▶ _Given data_:
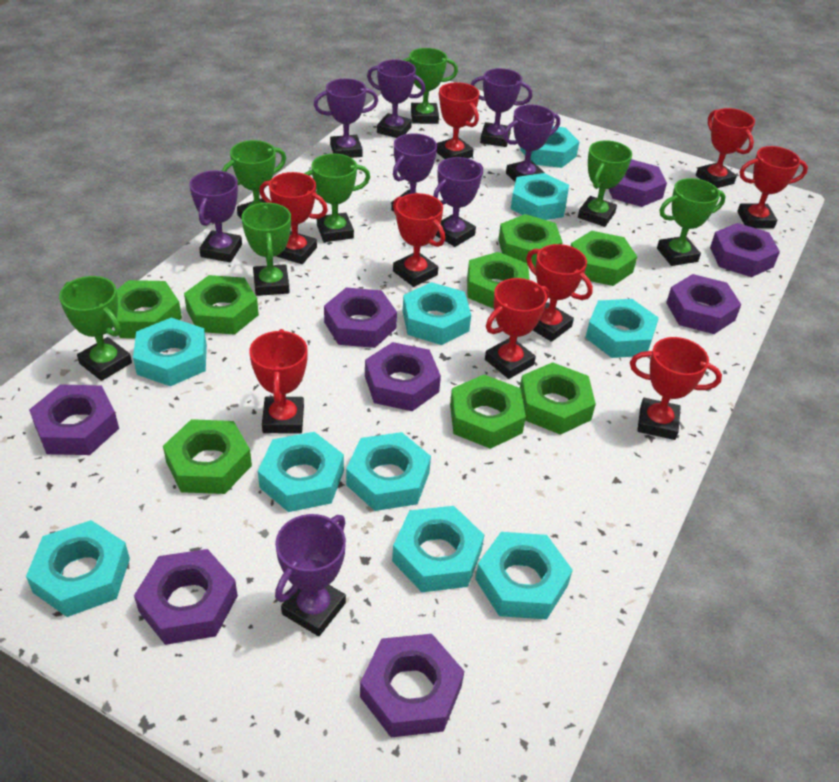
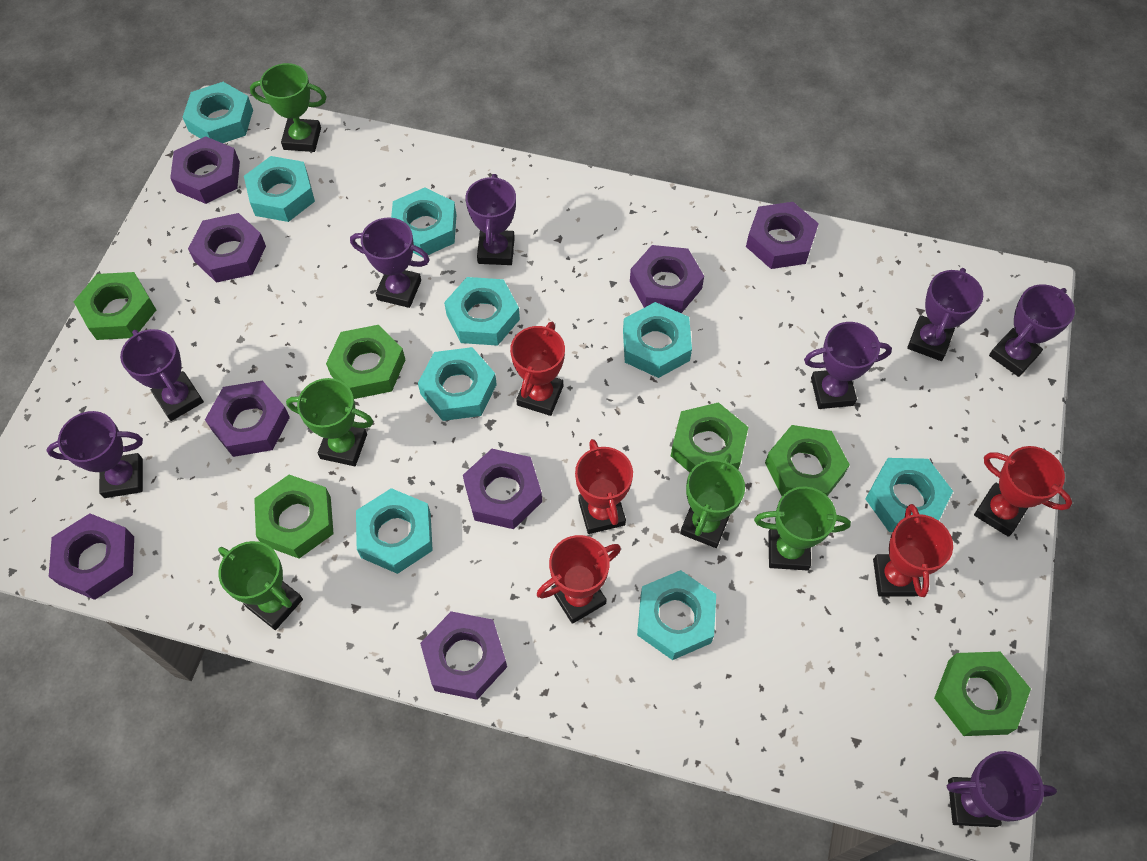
green nut: 8 -> 6
green trophy: 7 -> 5
red trophy: 9 -> 5
turquoise nut: 10 -> 9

▶ _Your objective_:
Could you print the data exactly as it appears and keep the pictures out?

▶ _Finished task_:
green nut: 8 -> 6
green trophy: 7 -> 5
red trophy: 9 -> 5
turquoise nut: 10 -> 9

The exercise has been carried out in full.